* [Objective] Please present every line of the material below as a numbered list, skipping any blank lines and leaving the pictures out.

* [Supplied data]

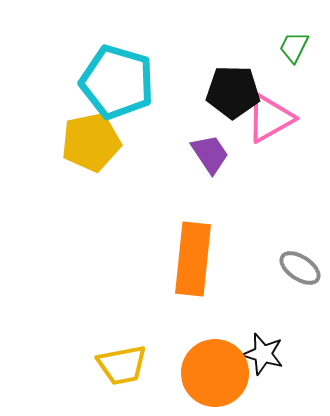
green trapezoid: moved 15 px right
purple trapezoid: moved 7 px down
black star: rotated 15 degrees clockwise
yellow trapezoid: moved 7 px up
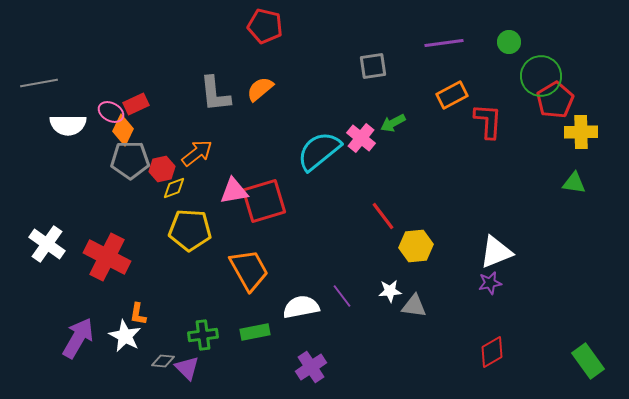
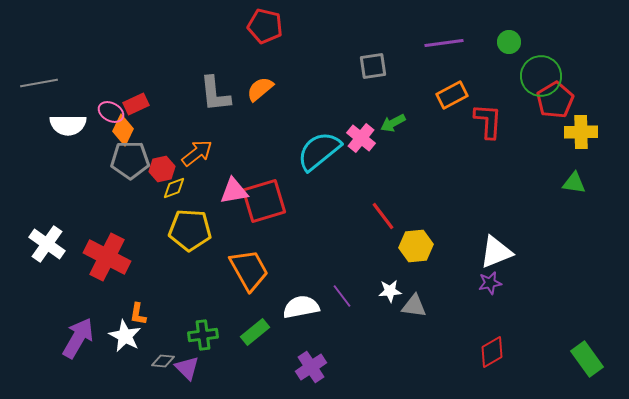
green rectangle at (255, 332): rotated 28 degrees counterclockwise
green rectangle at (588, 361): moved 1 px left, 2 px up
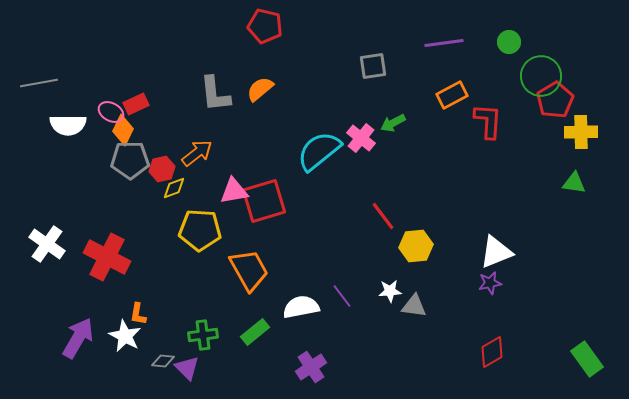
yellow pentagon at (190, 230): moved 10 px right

* [Solution to the exercise]
1. green trapezoid: moved 15 px right
2. purple trapezoid: moved 7 px down
3. black star: rotated 15 degrees clockwise
4. yellow trapezoid: moved 7 px up
5. green rectangle at (255, 332): rotated 28 degrees counterclockwise
6. green rectangle at (588, 361): moved 1 px left, 2 px up
7. yellow pentagon at (190, 230): moved 10 px right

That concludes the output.